The word "left" marks the lines to copy; find all of them in the entries below.

Records for the exercise:
+--

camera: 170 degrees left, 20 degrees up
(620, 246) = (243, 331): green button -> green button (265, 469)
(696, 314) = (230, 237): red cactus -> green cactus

+--

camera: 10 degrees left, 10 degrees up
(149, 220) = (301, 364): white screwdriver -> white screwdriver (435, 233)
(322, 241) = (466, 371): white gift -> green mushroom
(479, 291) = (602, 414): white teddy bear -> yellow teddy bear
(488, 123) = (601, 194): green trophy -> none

+--

Your response:
camera: 170 degrees left, 20 degrees up
camera: 10 degrees left, 10 degrees up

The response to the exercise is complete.